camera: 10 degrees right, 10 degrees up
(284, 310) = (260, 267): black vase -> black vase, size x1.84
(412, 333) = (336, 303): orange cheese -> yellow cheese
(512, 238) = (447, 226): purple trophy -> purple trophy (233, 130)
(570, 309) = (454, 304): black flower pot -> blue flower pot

==

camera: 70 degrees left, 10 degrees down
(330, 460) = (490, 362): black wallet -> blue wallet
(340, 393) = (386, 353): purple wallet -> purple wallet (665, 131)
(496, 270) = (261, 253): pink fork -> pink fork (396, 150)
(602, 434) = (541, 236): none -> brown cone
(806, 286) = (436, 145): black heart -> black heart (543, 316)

Try it: Please copy the lines in the records above between the one holding "camera: 10 degrees right, 10 degrees up" and the one holding "(570, 309) = (454, 304): black", inclusive, exactly and with no other line.

Reply:
camera: 10 degrees right, 10 degrees up
(284, 310) = (260, 267): black vase -> black vase, size x1.84
(412, 333) = (336, 303): orange cheese -> yellow cheese
(512, 238) = (447, 226): purple trophy -> purple trophy (233, 130)
(570, 309) = (454, 304): black flower pot -> blue flower pot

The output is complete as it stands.